■ Data provided:

******************************

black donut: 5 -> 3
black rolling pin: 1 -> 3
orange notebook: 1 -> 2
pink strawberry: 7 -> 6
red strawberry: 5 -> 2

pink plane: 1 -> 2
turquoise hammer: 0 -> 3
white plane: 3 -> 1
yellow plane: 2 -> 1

******************************

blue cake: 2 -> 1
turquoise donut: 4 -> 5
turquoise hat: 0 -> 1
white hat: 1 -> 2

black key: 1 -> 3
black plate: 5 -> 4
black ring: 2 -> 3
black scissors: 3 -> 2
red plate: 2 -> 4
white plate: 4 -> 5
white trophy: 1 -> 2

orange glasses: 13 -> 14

******************************

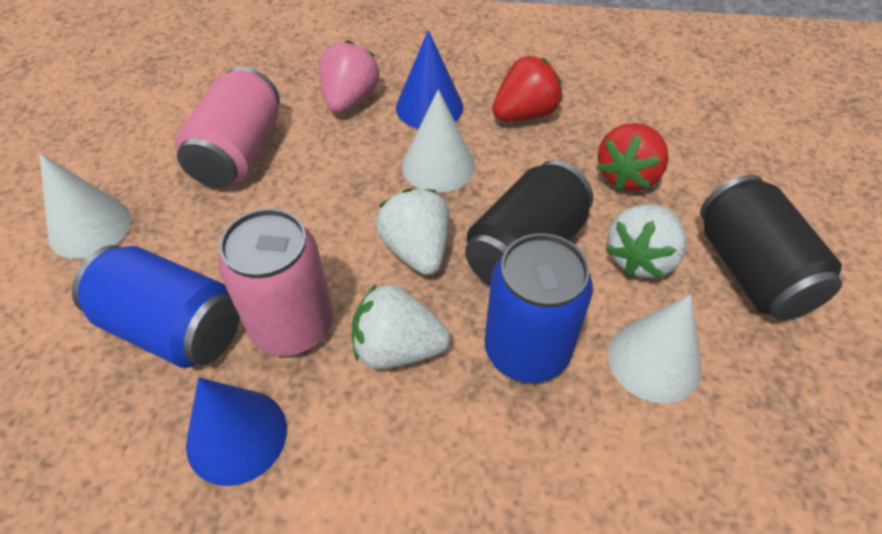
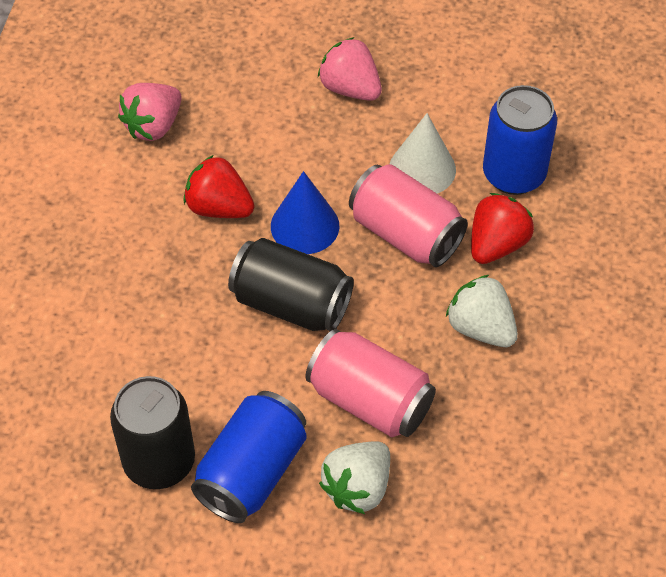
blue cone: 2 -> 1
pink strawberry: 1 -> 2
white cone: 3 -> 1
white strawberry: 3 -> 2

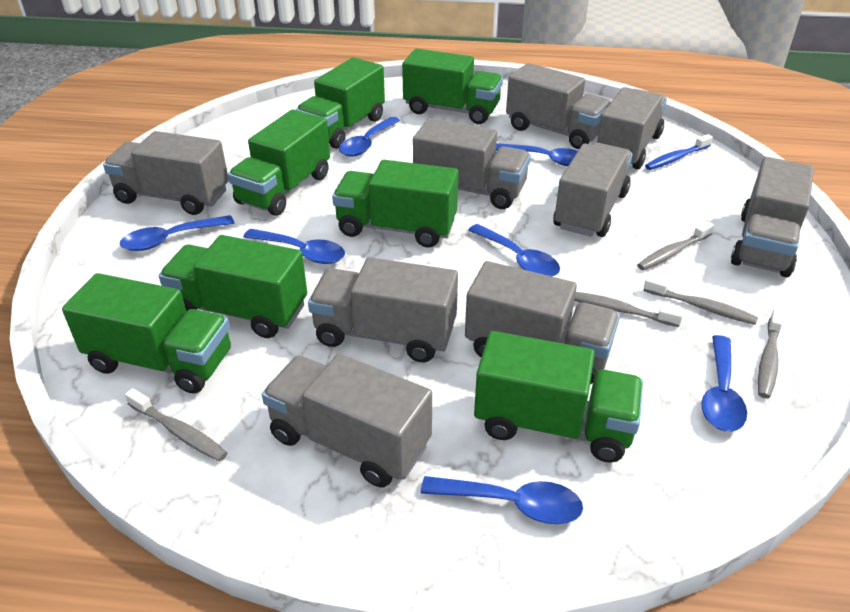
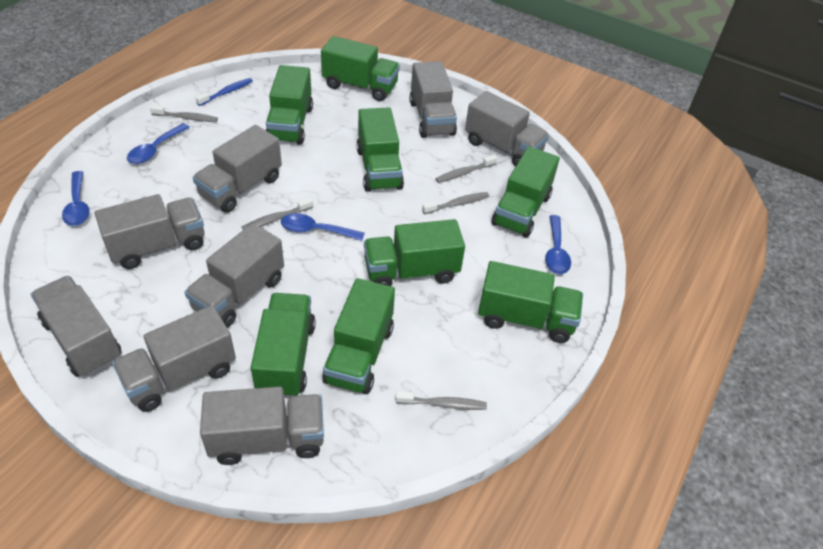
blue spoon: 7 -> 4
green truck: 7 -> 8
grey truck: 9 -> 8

******************************

From the listing above, the lines starting with the one that has "black rolling pin: 1 -> 3" and running through the one that has "yellow plane: 2 -> 1" should be copied exactly, ends included.

black rolling pin: 1 -> 3
orange notebook: 1 -> 2
pink strawberry: 7 -> 6
red strawberry: 5 -> 2

pink plane: 1 -> 2
turquoise hammer: 0 -> 3
white plane: 3 -> 1
yellow plane: 2 -> 1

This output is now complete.